### YOUR GOAL
Please filter the data down to the lines that include the word "cyan" and copy them.

Stored dataset items
════════════════════
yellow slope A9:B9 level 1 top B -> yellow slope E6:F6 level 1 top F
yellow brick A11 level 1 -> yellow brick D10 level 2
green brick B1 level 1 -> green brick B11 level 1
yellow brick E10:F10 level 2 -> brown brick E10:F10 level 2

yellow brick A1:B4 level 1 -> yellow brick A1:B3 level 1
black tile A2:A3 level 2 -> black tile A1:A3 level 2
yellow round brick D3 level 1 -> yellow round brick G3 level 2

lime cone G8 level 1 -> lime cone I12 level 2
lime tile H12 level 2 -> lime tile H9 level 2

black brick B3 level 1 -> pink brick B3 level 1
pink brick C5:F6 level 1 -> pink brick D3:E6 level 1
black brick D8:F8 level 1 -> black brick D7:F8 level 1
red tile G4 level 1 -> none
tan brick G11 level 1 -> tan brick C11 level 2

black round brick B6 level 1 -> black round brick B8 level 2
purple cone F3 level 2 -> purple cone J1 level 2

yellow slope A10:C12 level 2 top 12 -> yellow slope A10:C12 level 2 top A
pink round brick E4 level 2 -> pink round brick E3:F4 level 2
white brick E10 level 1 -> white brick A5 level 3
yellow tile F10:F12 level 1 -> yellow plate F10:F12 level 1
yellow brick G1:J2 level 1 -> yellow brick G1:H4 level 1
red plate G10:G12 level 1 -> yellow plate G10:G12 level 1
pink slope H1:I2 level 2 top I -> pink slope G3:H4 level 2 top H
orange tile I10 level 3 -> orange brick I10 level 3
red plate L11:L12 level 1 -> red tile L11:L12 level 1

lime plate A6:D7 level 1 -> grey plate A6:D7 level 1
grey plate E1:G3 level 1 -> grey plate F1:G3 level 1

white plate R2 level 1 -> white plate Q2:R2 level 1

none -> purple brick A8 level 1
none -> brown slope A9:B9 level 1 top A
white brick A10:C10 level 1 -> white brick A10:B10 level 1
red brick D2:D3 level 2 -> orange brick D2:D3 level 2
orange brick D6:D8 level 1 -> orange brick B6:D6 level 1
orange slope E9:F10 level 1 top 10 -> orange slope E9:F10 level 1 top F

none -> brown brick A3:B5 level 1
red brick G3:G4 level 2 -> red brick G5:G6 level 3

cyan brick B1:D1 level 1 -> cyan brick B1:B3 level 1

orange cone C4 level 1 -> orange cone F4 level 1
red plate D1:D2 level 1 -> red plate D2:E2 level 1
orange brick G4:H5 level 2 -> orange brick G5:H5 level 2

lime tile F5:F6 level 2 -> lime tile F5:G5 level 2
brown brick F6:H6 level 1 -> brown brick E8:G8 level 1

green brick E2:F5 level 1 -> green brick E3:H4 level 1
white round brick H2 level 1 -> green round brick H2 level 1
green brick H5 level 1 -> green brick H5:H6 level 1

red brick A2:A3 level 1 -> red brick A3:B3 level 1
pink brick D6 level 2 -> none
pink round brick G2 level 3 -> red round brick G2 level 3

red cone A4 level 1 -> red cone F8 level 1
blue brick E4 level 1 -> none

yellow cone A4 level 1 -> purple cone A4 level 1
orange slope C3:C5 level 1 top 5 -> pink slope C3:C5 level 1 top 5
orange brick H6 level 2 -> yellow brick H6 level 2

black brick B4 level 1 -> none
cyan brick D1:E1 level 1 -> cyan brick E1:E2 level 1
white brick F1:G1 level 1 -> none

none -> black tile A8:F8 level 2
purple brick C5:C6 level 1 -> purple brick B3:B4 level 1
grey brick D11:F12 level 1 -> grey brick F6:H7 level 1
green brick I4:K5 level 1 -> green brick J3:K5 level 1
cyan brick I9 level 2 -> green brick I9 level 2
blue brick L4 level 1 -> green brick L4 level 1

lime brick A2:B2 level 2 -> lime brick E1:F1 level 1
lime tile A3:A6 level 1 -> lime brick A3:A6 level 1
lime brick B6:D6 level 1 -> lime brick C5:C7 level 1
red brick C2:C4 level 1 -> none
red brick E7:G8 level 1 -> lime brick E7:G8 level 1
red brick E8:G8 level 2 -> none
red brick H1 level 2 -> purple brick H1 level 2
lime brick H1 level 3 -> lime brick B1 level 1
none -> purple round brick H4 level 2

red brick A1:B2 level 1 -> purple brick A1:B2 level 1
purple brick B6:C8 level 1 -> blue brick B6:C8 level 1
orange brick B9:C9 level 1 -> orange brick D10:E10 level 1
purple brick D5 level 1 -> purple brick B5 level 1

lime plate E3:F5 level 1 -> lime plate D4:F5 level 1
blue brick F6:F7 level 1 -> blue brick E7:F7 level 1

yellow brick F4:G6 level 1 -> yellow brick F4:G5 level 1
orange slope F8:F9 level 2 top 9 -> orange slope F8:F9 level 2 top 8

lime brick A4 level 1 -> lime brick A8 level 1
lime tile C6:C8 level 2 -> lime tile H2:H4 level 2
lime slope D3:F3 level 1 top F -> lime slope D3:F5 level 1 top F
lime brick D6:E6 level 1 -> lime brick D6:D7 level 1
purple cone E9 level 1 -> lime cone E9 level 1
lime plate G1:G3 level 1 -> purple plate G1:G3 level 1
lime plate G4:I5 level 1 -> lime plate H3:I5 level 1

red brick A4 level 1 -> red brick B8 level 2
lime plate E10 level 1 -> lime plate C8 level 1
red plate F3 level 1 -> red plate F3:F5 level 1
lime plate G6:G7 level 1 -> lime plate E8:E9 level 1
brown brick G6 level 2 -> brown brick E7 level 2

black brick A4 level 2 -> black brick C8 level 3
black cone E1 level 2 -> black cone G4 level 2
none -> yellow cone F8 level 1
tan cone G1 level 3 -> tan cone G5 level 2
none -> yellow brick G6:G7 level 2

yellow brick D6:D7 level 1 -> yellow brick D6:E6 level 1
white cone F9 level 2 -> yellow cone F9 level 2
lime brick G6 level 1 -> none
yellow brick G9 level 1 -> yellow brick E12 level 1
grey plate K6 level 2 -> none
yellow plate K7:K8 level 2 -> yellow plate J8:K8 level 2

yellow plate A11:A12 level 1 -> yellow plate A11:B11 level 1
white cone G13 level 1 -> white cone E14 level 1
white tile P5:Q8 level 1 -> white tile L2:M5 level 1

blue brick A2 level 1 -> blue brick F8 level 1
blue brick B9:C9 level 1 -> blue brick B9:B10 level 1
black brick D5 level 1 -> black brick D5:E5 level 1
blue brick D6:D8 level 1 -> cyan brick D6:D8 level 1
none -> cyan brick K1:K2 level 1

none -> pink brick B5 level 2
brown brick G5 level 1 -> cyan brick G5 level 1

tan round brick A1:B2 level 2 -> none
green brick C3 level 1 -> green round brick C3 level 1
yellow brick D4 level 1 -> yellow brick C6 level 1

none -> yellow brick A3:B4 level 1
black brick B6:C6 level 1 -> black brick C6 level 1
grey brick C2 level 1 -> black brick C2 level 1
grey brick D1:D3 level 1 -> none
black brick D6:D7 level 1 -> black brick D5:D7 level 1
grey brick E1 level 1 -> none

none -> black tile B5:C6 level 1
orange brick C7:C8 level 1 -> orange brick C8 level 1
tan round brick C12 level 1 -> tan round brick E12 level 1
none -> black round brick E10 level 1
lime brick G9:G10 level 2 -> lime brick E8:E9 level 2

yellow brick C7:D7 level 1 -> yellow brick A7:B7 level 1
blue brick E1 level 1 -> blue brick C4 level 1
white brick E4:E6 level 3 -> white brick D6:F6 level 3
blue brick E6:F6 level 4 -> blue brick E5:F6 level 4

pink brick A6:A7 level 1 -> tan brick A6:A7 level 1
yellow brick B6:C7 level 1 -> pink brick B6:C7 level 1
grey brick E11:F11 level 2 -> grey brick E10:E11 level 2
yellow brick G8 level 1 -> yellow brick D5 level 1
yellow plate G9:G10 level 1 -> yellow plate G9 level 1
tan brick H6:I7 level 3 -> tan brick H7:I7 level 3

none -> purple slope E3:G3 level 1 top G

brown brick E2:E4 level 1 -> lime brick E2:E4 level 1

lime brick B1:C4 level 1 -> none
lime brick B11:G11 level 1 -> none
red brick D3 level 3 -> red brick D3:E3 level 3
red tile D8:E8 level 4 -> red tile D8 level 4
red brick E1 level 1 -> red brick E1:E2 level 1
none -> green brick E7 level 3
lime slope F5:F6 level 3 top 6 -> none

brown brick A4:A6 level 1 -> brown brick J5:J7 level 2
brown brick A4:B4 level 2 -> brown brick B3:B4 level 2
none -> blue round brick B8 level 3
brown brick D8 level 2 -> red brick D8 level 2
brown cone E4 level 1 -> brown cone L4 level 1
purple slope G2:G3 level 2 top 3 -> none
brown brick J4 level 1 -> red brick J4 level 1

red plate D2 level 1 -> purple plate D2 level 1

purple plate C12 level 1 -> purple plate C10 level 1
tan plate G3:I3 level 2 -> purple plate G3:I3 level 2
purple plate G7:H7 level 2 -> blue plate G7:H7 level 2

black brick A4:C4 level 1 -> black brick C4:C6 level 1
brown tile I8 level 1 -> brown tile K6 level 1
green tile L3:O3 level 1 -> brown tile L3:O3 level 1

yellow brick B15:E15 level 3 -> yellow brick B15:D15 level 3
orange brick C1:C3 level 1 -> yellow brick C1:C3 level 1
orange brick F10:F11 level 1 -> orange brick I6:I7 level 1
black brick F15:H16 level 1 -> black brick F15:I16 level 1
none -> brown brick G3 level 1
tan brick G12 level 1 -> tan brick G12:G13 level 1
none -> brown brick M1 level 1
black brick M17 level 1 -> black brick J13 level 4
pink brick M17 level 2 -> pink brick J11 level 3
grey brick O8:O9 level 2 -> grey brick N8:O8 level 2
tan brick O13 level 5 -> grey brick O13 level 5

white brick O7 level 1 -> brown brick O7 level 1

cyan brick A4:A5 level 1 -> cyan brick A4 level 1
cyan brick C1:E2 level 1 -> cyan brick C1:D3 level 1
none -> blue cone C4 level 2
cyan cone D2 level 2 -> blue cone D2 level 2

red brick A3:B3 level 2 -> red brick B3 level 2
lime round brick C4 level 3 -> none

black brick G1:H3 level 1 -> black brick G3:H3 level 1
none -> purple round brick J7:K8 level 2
════════════════════
### RESPONSE BOX
cyan brick B1:D1 level 1 -> cyan brick B1:B3 level 1
cyan brick D1:E1 level 1 -> cyan brick E1:E2 level 1
cyan brick I9 level 2 -> green brick I9 level 2
blue brick D6:D8 level 1 -> cyan brick D6:D8 level 1
none -> cyan brick K1:K2 level 1
brown brick G5 level 1 -> cyan brick G5 level 1
cyan brick A4:A5 level 1 -> cyan brick A4 level 1
cyan brick C1:E2 level 1 -> cyan brick C1:D3 level 1
cyan cone D2 level 2 -> blue cone D2 level 2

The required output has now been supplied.